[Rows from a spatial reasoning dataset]

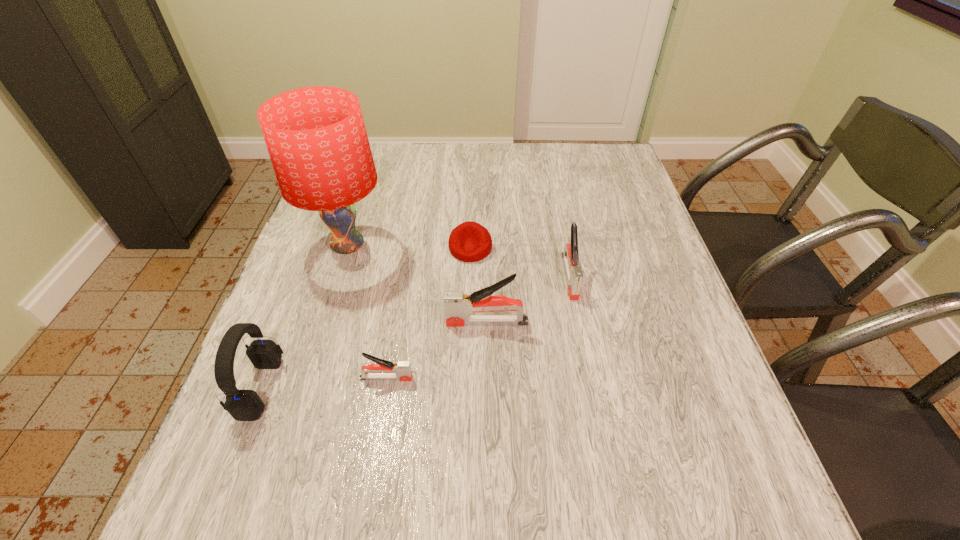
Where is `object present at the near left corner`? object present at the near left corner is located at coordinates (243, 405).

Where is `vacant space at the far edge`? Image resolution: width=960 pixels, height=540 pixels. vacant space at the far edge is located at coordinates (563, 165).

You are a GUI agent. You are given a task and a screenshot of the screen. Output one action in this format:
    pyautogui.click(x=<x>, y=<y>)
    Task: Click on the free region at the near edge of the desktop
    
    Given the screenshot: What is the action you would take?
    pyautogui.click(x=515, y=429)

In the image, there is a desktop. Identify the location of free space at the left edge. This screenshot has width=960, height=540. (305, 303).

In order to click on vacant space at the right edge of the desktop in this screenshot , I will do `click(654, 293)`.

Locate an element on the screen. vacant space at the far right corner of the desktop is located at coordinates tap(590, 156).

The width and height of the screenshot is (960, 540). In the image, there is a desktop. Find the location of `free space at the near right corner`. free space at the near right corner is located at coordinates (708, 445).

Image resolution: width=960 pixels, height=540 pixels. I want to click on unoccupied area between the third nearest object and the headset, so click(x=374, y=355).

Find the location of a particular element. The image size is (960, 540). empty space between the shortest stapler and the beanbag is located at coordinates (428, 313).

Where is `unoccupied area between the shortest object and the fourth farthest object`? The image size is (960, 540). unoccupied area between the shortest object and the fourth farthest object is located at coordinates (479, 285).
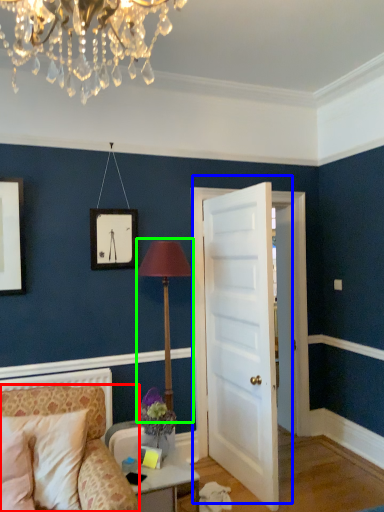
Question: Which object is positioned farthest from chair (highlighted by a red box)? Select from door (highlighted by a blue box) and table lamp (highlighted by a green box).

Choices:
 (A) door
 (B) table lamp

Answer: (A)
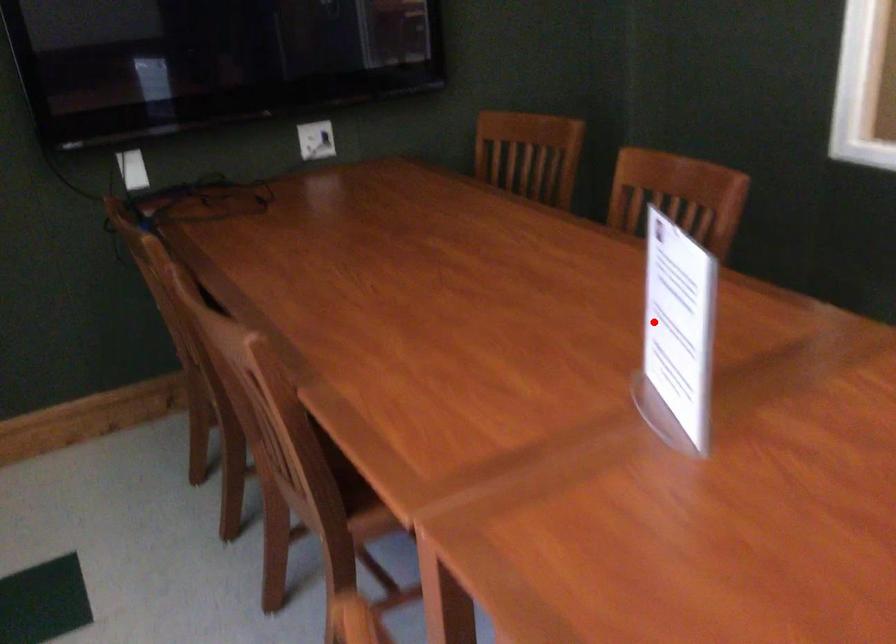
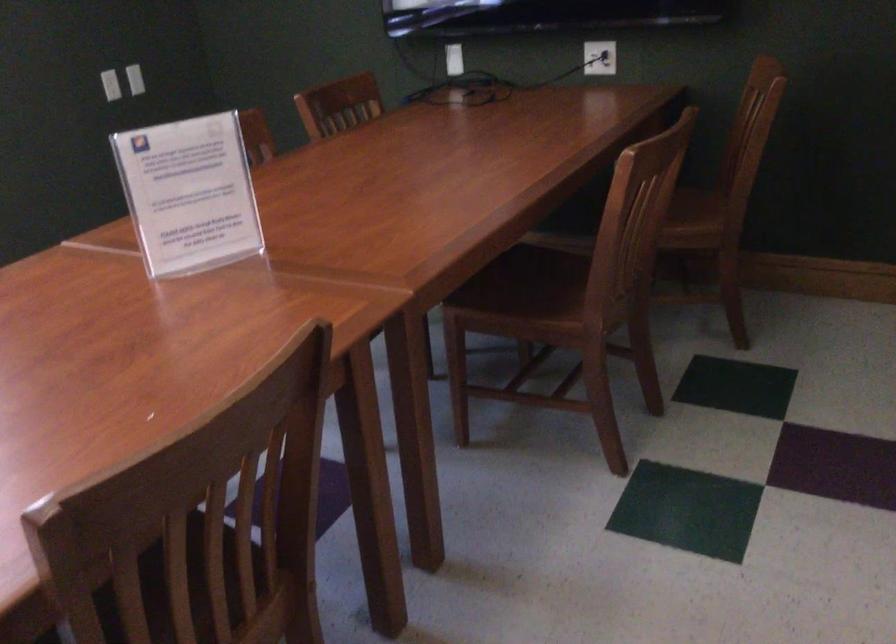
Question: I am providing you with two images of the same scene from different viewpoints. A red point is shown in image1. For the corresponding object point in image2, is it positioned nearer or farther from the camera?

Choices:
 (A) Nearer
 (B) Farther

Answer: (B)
...
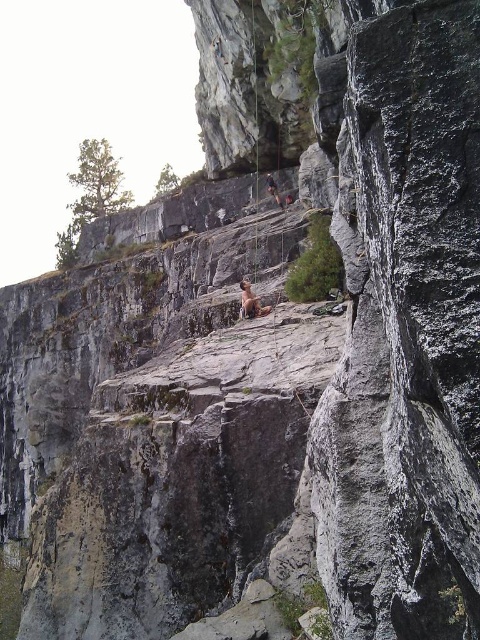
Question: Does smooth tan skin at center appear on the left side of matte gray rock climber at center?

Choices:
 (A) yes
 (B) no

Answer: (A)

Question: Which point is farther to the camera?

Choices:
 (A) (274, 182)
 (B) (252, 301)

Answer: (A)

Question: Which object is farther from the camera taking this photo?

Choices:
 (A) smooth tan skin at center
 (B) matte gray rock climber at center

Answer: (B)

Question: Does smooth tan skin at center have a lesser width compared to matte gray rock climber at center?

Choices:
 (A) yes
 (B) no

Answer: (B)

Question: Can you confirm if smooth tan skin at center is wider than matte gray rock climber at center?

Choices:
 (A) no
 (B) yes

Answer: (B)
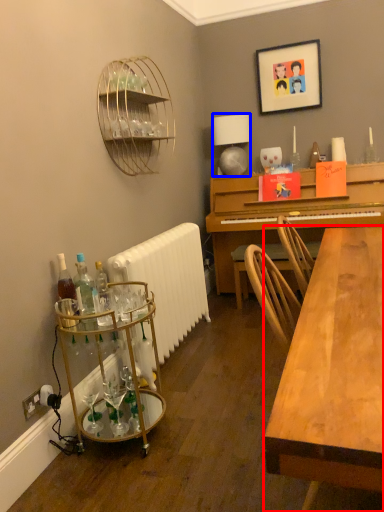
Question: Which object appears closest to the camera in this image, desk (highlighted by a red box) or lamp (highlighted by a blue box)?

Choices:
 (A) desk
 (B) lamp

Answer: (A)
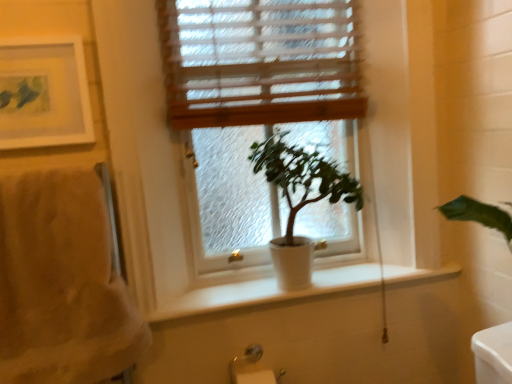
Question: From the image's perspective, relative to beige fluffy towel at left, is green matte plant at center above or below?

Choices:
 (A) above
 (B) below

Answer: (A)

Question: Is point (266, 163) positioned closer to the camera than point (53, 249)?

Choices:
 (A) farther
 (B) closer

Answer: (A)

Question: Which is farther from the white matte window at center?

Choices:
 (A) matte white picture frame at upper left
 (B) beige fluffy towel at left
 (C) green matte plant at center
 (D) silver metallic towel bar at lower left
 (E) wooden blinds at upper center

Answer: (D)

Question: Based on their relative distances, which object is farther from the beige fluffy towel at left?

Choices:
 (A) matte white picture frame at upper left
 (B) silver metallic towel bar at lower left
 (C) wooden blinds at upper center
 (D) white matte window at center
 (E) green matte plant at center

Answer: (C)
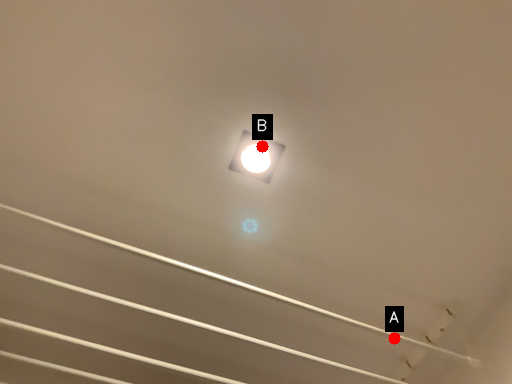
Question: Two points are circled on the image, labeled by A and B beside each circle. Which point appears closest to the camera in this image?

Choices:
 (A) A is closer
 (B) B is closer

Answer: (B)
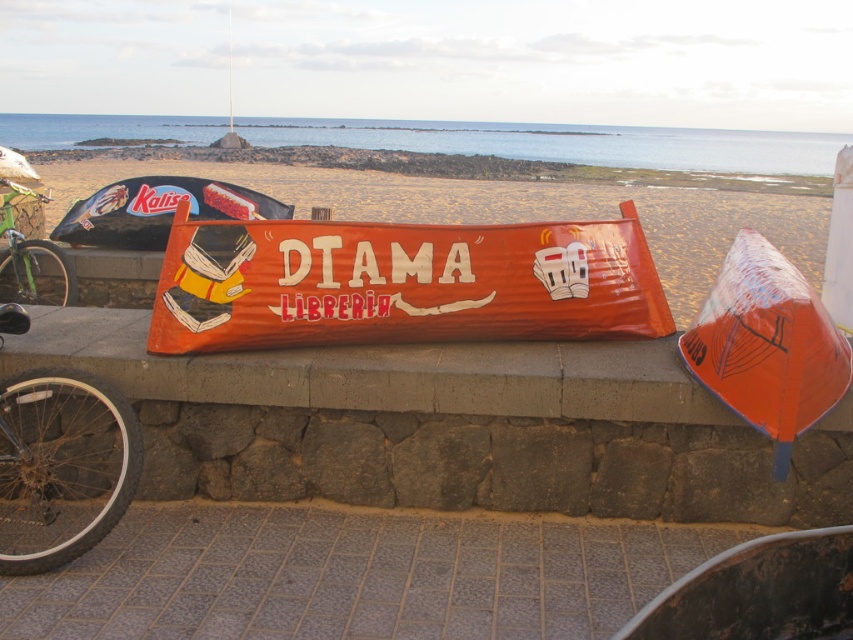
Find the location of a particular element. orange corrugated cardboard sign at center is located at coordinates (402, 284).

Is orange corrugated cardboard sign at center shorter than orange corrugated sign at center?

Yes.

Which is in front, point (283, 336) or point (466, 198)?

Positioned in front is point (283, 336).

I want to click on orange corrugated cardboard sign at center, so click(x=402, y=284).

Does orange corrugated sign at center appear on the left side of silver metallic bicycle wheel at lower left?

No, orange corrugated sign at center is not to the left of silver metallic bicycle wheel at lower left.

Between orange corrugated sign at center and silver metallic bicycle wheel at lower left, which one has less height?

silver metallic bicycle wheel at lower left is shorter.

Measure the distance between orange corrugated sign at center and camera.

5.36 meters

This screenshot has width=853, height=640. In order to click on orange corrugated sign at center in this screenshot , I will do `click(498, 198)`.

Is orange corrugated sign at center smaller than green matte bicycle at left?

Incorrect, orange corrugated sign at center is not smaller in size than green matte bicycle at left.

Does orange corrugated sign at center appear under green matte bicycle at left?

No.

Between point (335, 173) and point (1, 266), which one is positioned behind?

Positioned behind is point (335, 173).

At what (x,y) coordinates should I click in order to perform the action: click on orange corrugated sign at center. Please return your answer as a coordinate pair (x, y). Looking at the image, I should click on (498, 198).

The request: Copy out the lines above verbatim, from the one containing "Is orange corrugated cardboard" through the one containing "This screenshot has width=853, height=640.", with both of those lines included.

Response to the exercise:
Is orange corrugated cardboard sign at center shorter than orange corrugated sign at center?

Yes.

Which is in front, point (283, 336) or point (466, 198)?

Positioned in front is point (283, 336).

I want to click on orange corrugated cardboard sign at center, so click(x=402, y=284).

Does orange corrugated sign at center appear on the left side of silver metallic bicycle wheel at lower left?

No, orange corrugated sign at center is not to the left of silver metallic bicycle wheel at lower left.

Between orange corrugated sign at center and silver metallic bicycle wheel at lower left, which one has less height?

silver metallic bicycle wheel at lower left is shorter.

Measure the distance between orange corrugated sign at center and camera.

5.36 meters

This screenshot has width=853, height=640. In order to click on orange corrugated sign at center in this screenshot , I will do `click(498, 198)`.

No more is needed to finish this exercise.